##### Data for review
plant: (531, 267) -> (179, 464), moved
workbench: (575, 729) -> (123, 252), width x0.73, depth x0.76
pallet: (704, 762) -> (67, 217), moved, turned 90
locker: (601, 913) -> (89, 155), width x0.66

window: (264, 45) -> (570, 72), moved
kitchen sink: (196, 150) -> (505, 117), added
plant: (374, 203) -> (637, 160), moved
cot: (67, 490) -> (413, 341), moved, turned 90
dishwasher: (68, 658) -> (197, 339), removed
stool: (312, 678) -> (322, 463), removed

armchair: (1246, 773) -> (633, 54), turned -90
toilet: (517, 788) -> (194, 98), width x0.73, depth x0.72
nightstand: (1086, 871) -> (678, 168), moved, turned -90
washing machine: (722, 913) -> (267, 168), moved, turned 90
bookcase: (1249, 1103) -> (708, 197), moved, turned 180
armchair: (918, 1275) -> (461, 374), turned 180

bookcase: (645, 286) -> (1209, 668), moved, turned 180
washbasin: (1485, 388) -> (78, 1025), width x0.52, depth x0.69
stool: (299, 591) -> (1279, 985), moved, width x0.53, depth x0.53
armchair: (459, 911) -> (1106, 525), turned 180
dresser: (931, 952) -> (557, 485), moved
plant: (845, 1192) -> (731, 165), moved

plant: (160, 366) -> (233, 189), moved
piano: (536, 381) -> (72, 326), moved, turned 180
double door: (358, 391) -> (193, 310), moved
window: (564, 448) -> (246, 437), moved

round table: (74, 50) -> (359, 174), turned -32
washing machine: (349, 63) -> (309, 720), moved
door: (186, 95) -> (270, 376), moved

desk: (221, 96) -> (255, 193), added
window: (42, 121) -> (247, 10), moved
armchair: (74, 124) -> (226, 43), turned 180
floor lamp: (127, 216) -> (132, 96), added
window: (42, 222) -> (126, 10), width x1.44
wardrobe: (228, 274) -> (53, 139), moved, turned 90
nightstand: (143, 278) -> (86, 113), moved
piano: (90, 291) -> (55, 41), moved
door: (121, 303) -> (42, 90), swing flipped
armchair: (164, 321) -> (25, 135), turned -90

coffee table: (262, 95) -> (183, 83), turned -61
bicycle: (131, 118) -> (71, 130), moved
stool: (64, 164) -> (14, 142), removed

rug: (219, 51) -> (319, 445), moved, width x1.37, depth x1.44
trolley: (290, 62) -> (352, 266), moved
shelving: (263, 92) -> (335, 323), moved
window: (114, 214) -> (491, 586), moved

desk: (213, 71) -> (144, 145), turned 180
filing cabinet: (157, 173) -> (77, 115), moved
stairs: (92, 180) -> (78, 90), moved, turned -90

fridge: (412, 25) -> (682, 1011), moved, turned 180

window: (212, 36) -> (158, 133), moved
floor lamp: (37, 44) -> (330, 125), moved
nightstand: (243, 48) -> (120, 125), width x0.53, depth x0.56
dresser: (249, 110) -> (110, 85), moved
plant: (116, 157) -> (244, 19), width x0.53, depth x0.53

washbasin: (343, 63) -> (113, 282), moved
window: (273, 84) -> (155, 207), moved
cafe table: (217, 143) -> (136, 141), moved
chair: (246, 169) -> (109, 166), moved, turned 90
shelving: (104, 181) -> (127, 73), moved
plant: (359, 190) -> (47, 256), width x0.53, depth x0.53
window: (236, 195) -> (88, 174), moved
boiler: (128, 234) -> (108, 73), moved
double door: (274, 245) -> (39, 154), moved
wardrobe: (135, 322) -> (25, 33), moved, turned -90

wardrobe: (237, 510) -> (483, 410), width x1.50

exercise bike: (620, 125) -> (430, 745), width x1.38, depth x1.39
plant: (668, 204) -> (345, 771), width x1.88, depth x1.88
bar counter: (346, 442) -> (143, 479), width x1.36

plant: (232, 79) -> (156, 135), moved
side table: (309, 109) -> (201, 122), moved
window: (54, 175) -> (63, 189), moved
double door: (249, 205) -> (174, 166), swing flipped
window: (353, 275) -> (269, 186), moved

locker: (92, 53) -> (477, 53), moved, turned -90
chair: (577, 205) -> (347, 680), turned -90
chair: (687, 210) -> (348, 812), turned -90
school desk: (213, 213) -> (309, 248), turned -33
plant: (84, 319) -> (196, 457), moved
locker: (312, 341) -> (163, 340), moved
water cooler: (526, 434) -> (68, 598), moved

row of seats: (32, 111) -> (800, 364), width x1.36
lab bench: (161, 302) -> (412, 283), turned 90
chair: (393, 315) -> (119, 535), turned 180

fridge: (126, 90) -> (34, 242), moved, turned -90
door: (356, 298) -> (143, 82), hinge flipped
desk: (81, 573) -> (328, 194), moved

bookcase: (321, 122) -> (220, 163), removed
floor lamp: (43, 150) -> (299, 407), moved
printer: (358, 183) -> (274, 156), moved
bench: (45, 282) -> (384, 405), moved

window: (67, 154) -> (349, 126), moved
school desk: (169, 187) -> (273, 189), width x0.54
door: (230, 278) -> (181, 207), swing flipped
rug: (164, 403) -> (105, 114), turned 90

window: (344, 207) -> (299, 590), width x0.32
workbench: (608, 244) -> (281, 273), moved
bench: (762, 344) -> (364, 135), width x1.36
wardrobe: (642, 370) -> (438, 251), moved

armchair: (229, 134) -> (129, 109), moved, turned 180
##########
[Instruction]
Retype the complete listing verbatim.

[Written answer]
plant: (531, 267) -> (179, 464), moved
workbench: (575, 729) -> (123, 252), width x0.73, depth x0.76
pallet: (704, 762) -> (67, 217), moved, turned 90
locker: (601, 913) -> (89, 155), width x0.66

window: (264, 45) -> (570, 72), moved
kitchen sink: (196, 150) -> (505, 117), added
plant: (374, 203) -> (637, 160), moved
cot: (67, 490) -> (413, 341), moved, turned 90
dishwasher: (68, 658) -> (197, 339), removed
stool: (312, 678) -> (322, 463), removed

armchair: (1246, 773) -> (633, 54), turned -90
toilet: (517, 788) -> (194, 98), width x0.73, depth x0.72
nightstand: (1086, 871) -> (678, 168), moved, turned -90
washing machine: (722, 913) -> (267, 168), moved, turned 90
bookcase: (1249, 1103) -> (708, 197), moved, turned 180
armchair: (918, 1275) -> (461, 374), turned 180

bookcase: (645, 286) -> (1209, 668), moved, turned 180
washbasin: (1485, 388) -> (78, 1025), width x0.52, depth x0.69
stool: (299, 591) -> (1279, 985), moved, width x0.53, depth x0.53
armchair: (459, 911) -> (1106, 525), turned 180
dresser: (931, 952) -> (557, 485), moved
plant: (845, 1192) -> (731, 165), moved

plant: (160, 366) -> (233, 189), moved
piano: (536, 381) -> (72, 326), moved, turned 180
double door: (358, 391) -> (193, 310), moved
window: (564, 448) -> (246, 437), moved

round table: (74, 50) -> (359, 174), turned -32
washing machine: (349, 63) -> (309, 720), moved
door: (186, 95) -> (270, 376), moved

desk: (221, 96) -> (255, 193), added
window: (42, 121) -> (247, 10), moved
armchair: (74, 124) -> (226, 43), turned 180
floor lamp: (127, 216) -> (132, 96), added
window: (42, 222) -> (126, 10), width x1.44
wardrobe: (228, 274) -> (53, 139), moved, turned 90
nightstand: (143, 278) -> (86, 113), moved
piano: (90, 291) -> (55, 41), moved
door: (121, 303) -> (42, 90), swing flipped
armchair: (164, 321) -> (25, 135), turned -90

coffee table: (262, 95) -> (183, 83), turned -61
bicycle: (131, 118) -> (71, 130), moved
stool: (64, 164) -> (14, 142), removed

rug: (219, 51) -> (319, 445), moved, width x1.37, depth x1.44
trolley: (290, 62) -> (352, 266), moved
shelving: (263, 92) -> (335, 323), moved
window: (114, 214) -> (491, 586), moved

desk: (213, 71) -> (144, 145), turned 180
filing cabinet: (157, 173) -> (77, 115), moved
stairs: (92, 180) -> (78, 90), moved, turned -90

fridge: (412, 25) -> (682, 1011), moved, turned 180

window: (212, 36) -> (158, 133), moved
floor lamp: (37, 44) -> (330, 125), moved
nightstand: (243, 48) -> (120, 125), width x0.53, depth x0.56
dresser: (249, 110) -> (110, 85), moved
plant: (116, 157) -> (244, 19), width x0.53, depth x0.53

washbasin: (343, 63) -> (113, 282), moved
window: (273, 84) -> (155, 207), moved
cafe table: (217, 143) -> (136, 141), moved
chair: (246, 169) -> (109, 166), moved, turned 90
shelving: (104, 181) -> (127, 73), moved
plant: (359, 190) -> (47, 256), width x0.53, depth x0.53
window: (236, 195) -> (88, 174), moved
boiler: (128, 234) -> (108, 73), moved
double door: (274, 245) -> (39, 154), moved
wardrobe: (135, 322) -> (25, 33), moved, turned -90

wardrobe: (237, 510) -> (483, 410), width x1.50

exercise bike: (620, 125) -> (430, 745), width x1.38, depth x1.39
plant: (668, 204) -> (345, 771), width x1.88, depth x1.88
bar counter: (346, 442) -> (143, 479), width x1.36

plant: (232, 79) -> (156, 135), moved
side table: (309, 109) -> (201, 122), moved
window: (54, 175) -> (63, 189), moved
double door: (249, 205) -> (174, 166), swing flipped
window: (353, 275) -> (269, 186), moved

locker: (92, 53) -> (477, 53), moved, turned -90
chair: (577, 205) -> (347, 680), turned -90
chair: (687, 210) -> (348, 812), turned -90
school desk: (213, 213) -> (309, 248), turned -33
plant: (84, 319) -> (196, 457), moved
locker: (312, 341) -> (163, 340), moved
water cooler: (526, 434) -> (68, 598), moved

row of seats: (32, 111) -> (800, 364), width x1.36
lab bench: (161, 302) -> (412, 283), turned 90
chair: (393, 315) -> (119, 535), turned 180

fridge: (126, 90) -> (34, 242), moved, turned -90
door: (356, 298) -> (143, 82), hinge flipped
desk: (81, 573) -> (328, 194), moved

bookcase: (321, 122) -> (220, 163), removed
floor lamp: (43, 150) -> (299, 407), moved
printer: (358, 183) -> (274, 156), moved
bench: (45, 282) -> (384, 405), moved

window: (67, 154) -> (349, 126), moved
school desk: (169, 187) -> (273, 189), width x0.54
door: (230, 278) -> (181, 207), swing flipped
rug: (164, 403) -> (105, 114), turned 90

window: (344, 207) -> (299, 590), width x0.32
workbench: (608, 244) -> (281, 273), moved
bench: (762, 344) -> (364, 135), width x1.36
wardrobe: (642, 370) -> (438, 251), moved

armchair: (229, 134) -> (129, 109), moved, turned 180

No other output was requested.